Images do not belong in the copy. Retype the entries exactly.

(Image sets with object changes)
________

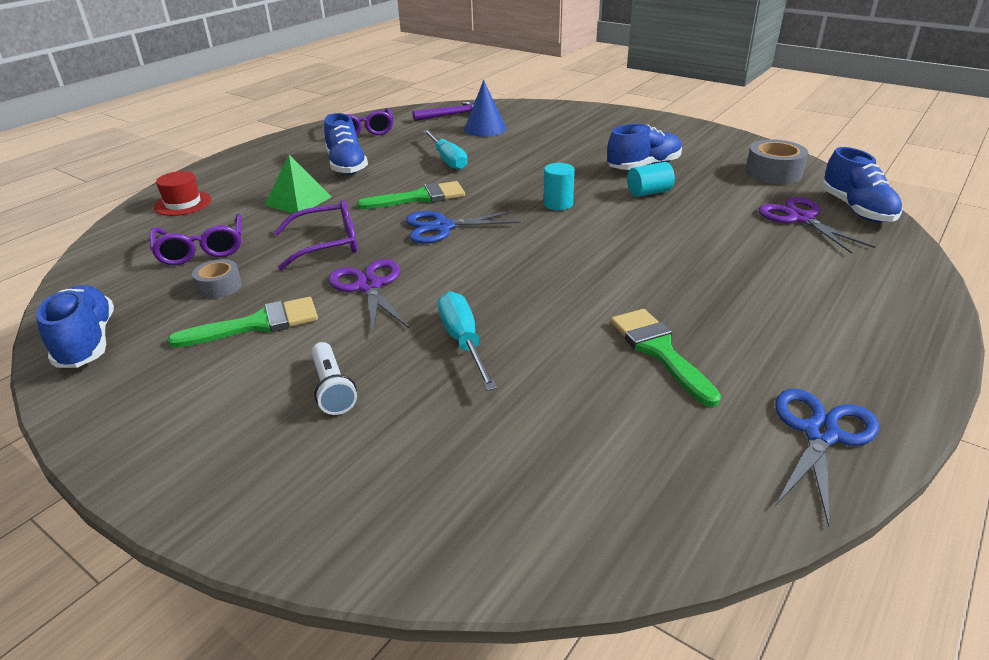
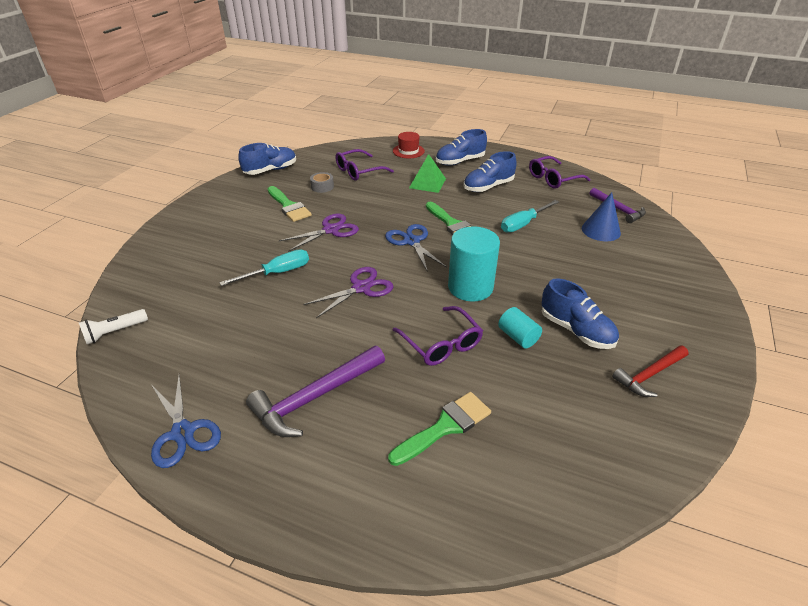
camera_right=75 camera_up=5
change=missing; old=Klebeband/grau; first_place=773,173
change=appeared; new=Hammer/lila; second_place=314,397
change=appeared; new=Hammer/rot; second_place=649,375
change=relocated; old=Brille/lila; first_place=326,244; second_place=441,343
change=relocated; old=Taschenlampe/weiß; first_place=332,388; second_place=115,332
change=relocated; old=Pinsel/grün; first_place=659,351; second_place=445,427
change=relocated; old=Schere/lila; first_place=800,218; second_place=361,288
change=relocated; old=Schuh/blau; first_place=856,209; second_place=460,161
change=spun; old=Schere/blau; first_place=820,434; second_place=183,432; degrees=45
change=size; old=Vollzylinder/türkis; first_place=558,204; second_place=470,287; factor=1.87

________

*Answer to this problem*.
camera_right=75 camera_up=5
change=missing; old=Klebeband/grau; first_place=773,173
change=appeared; new=Hammer/lila; second_place=314,397
change=appeared; new=Hammer/rot; second_place=649,375
change=relocated; old=Brille/lila; first_place=326,244; second_place=441,343
change=relocated; old=Taschenlampe/weiß; first_place=332,388; second_place=115,332
change=relocated; old=Pinsel/grün; first_place=659,351; second_place=445,427
change=relocated; old=Schere/lila; first_place=800,218; second_place=361,288
change=relocated; old=Schuh/blau; first_place=856,209; second_place=460,161
change=spun; old=Schere/blau; first_place=820,434; second_place=183,432; degrees=45
change=size; old=Vollzylinder/türkis; first_place=558,204; second_place=470,287; factor=1.87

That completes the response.